[What to work on]
Would you retype the listing below word for word, without any of its pictures?

Provided material Block Start

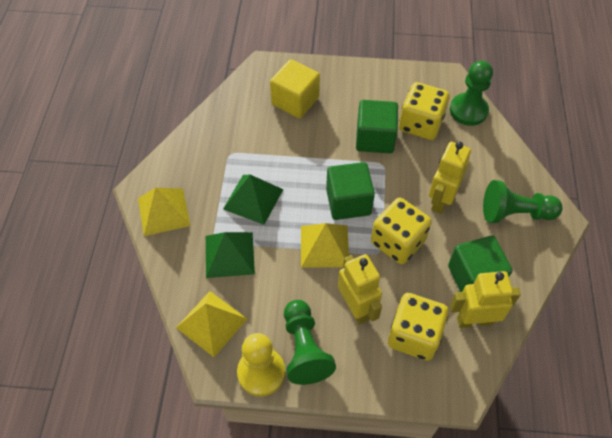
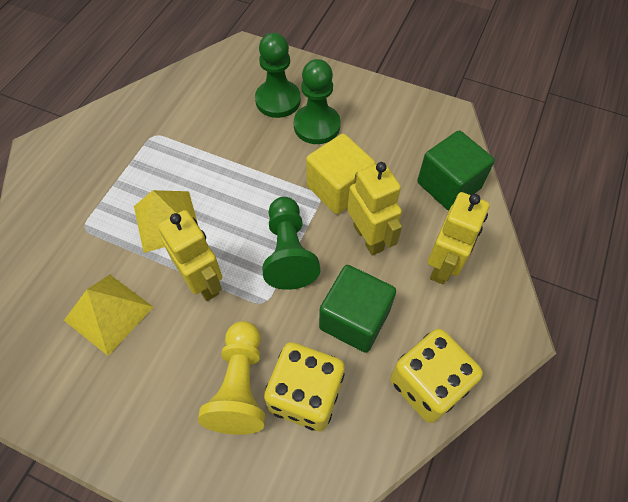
green cube: 3 -> 2
green pyramid: 2 -> 0
yellow dice: 3 -> 2
yellow pyramid: 3 -> 2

Provided material Block End

[Problem solution]
green cube: 3 -> 2
green pyramid: 2 -> 0
yellow dice: 3 -> 2
yellow pyramid: 3 -> 2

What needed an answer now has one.